Lines from the one containing "R5: 360k (3V3, VB2) -> 27k (3V3, VB2)" through the end of the material are to be retyped exactly; do not copy pictures.

------ Provided material ------

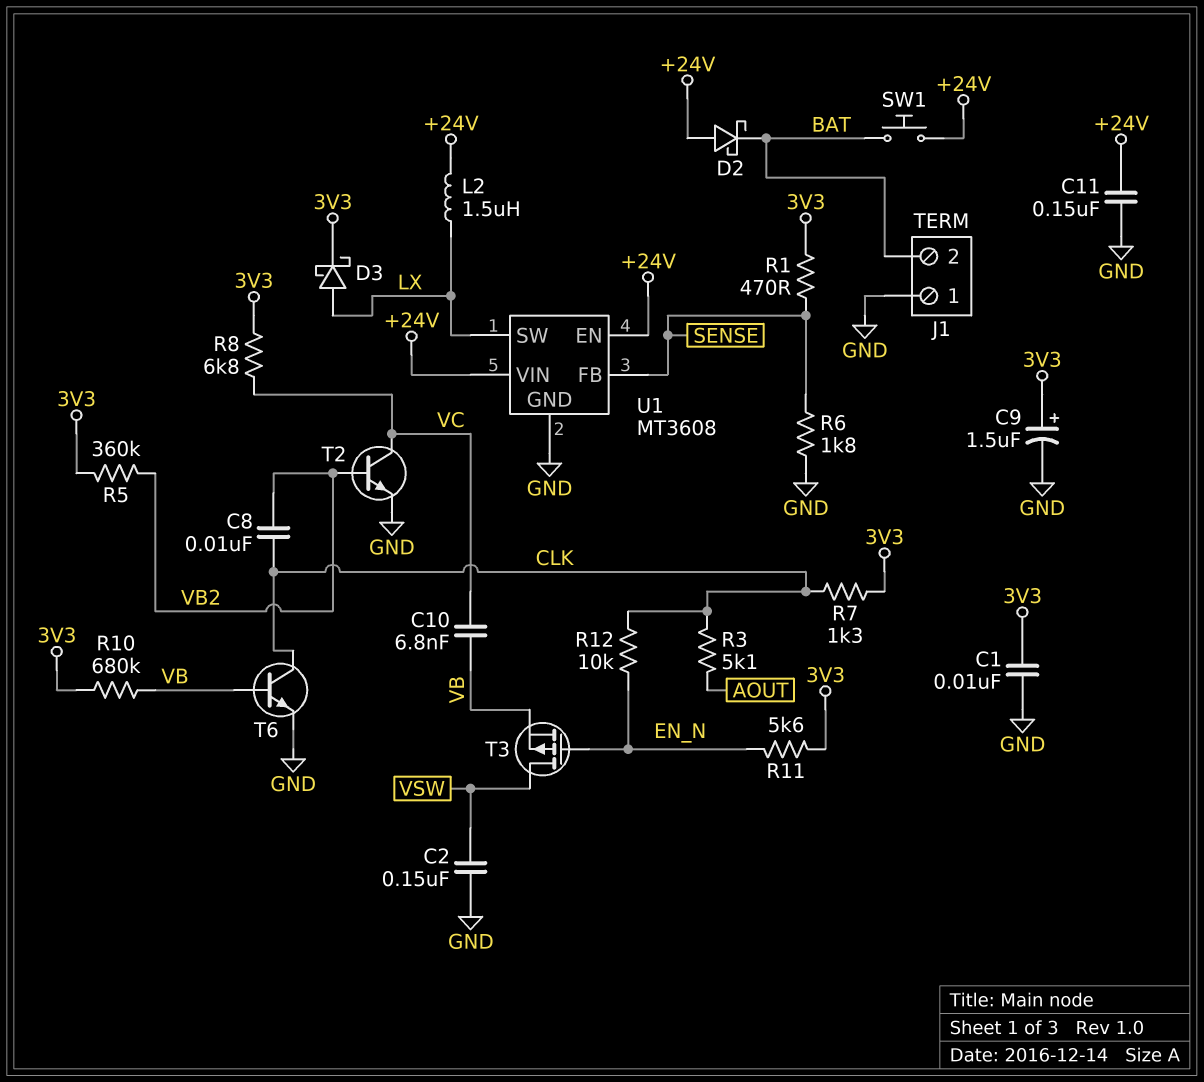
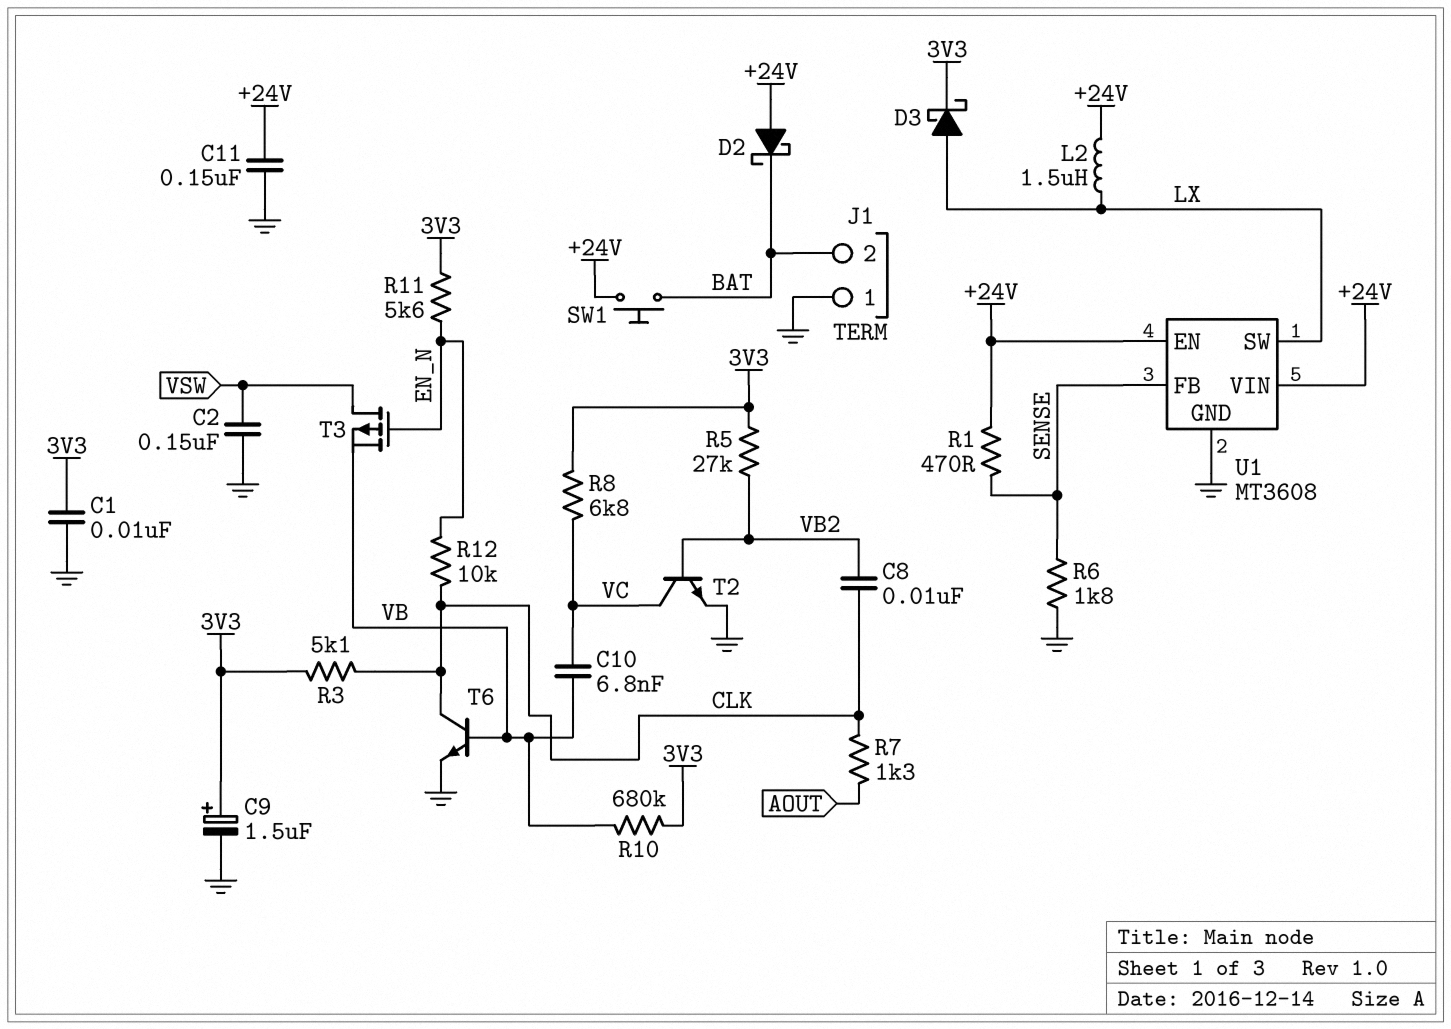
R1: 470 (3V3, SENSE) -> 470 (+24V, SENSE)
R3: 5.1k (AOUT, CLK) -> 5.1k (3V3, CLK)
R5: 360k (3V3, VB2) -> 27k (3V3, VB2)
R7: 1.3k (3V3, CLK) -> 1.3k (AOUT, CLK)

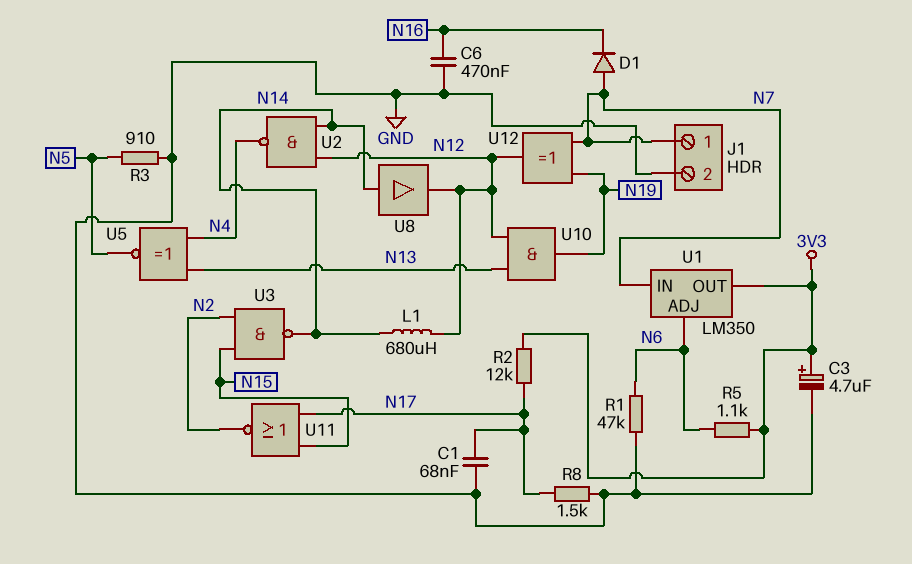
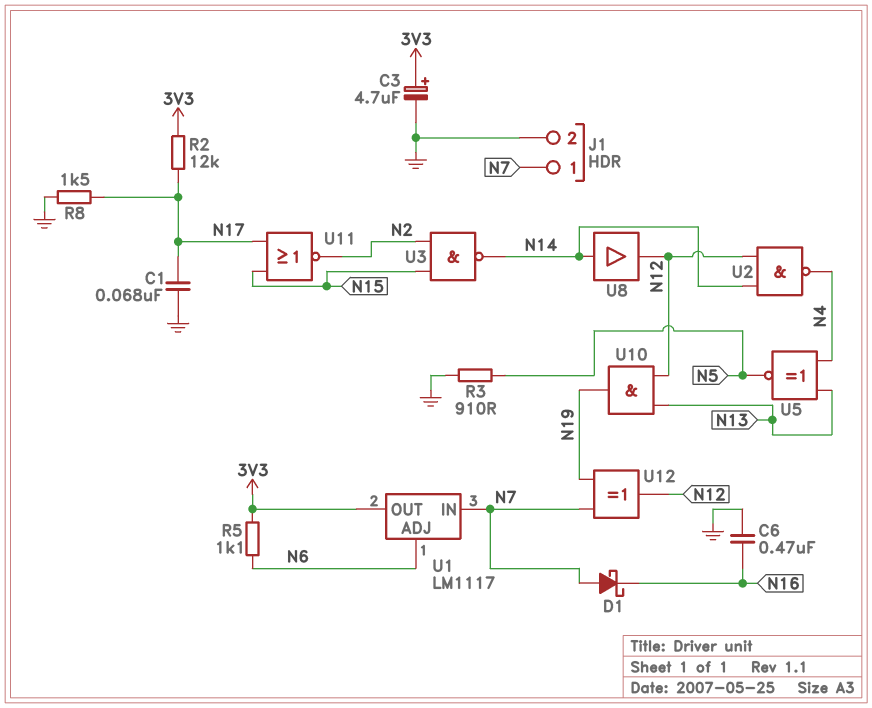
D1: diode (A N7, K N16) -> schottky (A N7, K N16)
L1: 680uH (N12, N14) -> none
R1: 47k (GND, N6) -> none
U1: LM350 -> LM1117

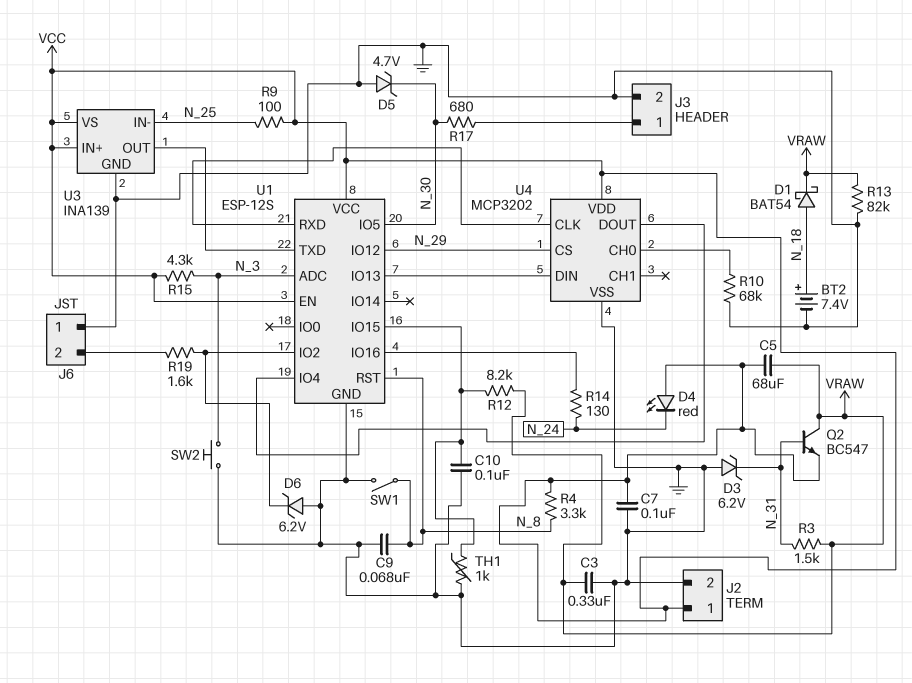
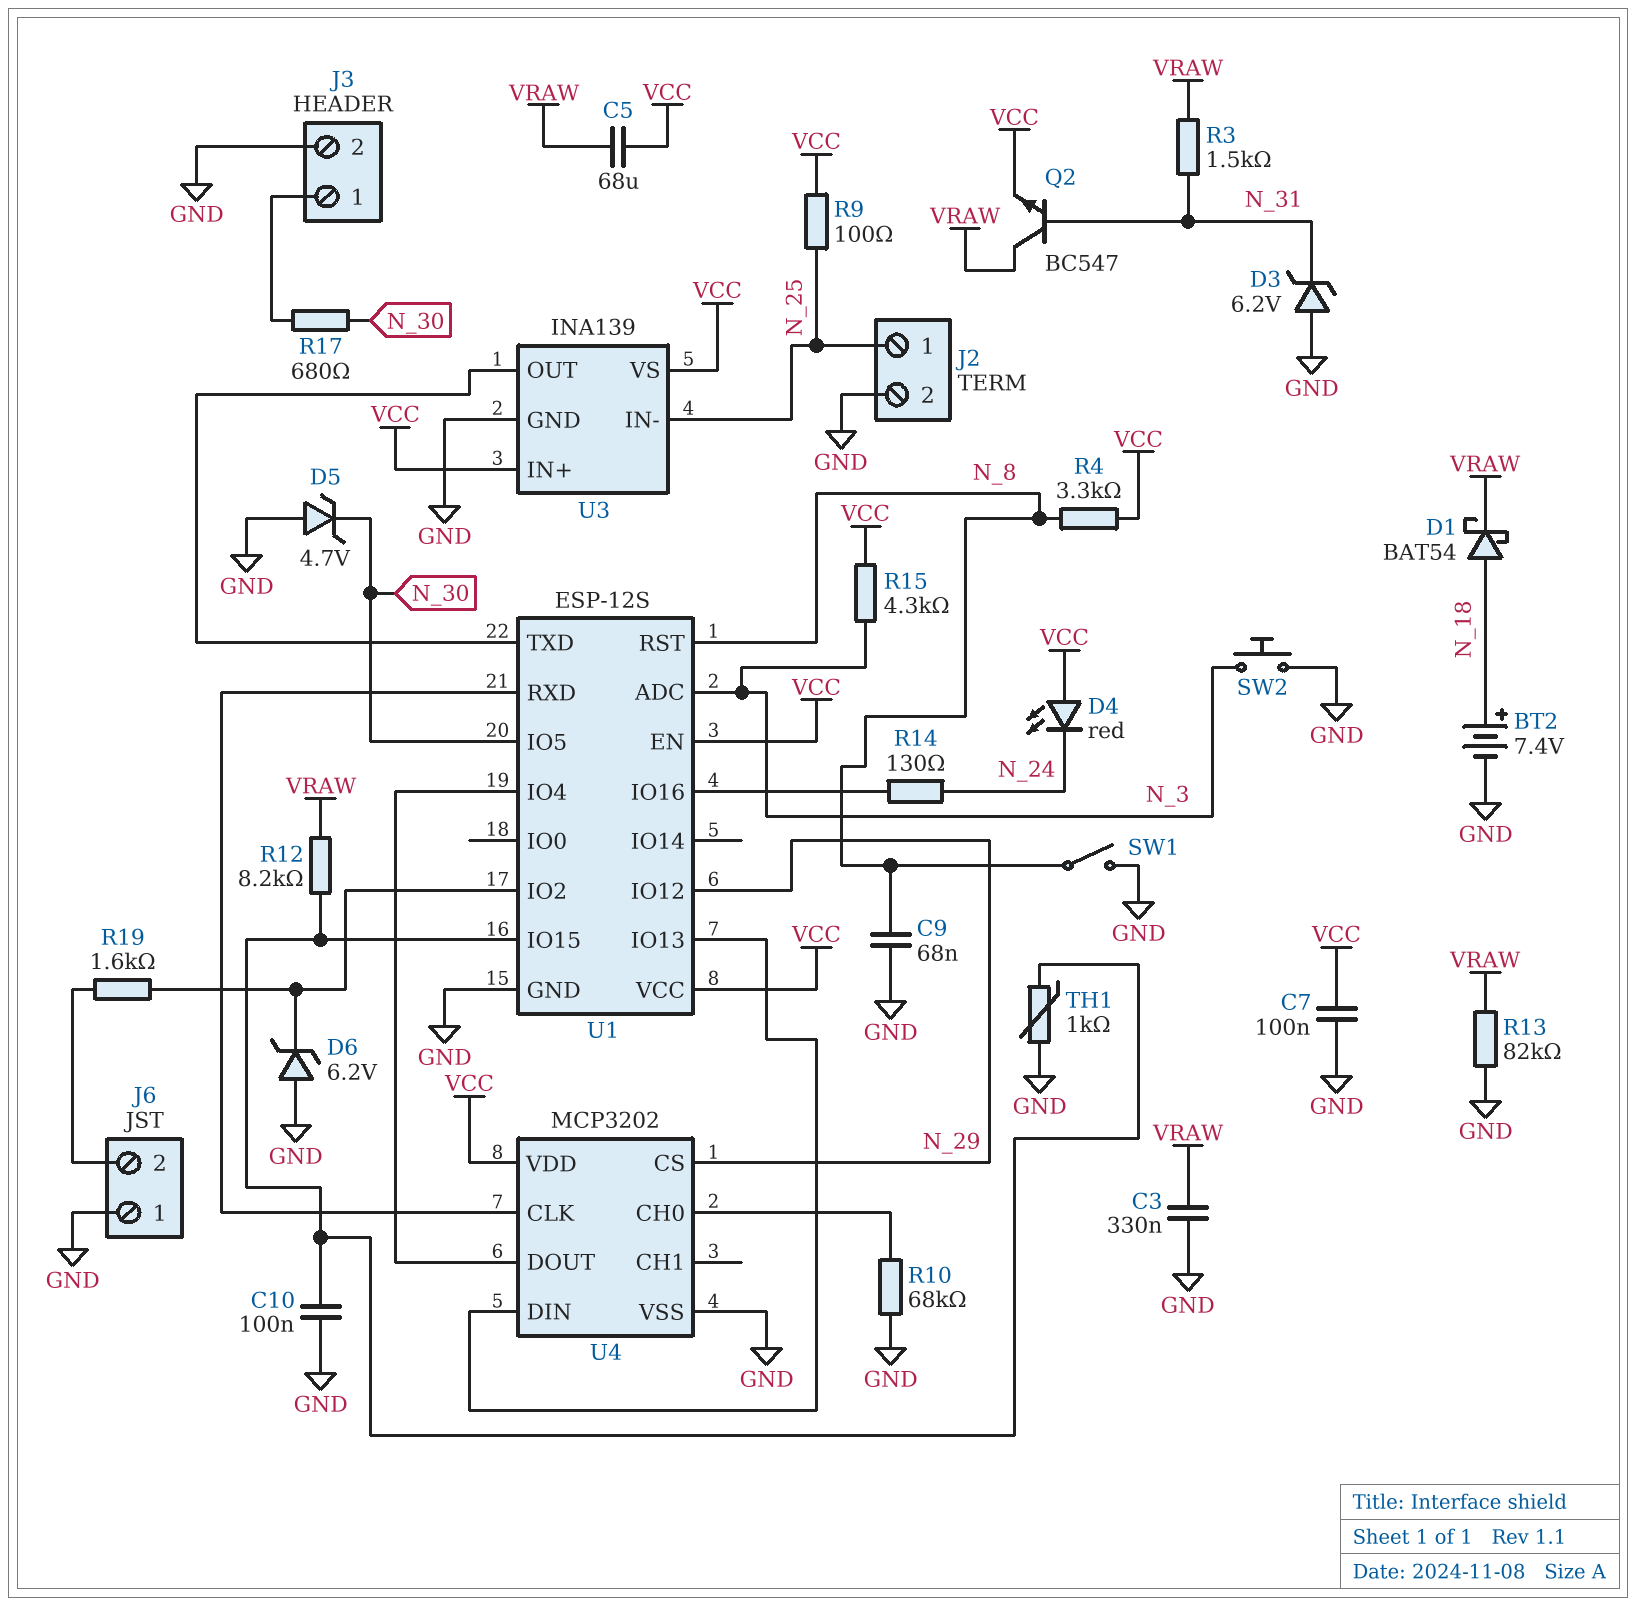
J2 pin 1: VCC -> N_25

------

#### [Expected answer]
R5: 360k (3V3, VB2) -> 27k (3V3, VB2)
R7: 1.3k (3V3, CLK) -> 1.3k (AOUT, CLK)

D1: diode (A N7, K N16) -> schottky (A N7, K N16)
L1: 680uH (N12, N14) -> none
R1: 47k (GND, N6) -> none
U1: LM350 -> LM1117

J2 pin 1: VCC -> N_25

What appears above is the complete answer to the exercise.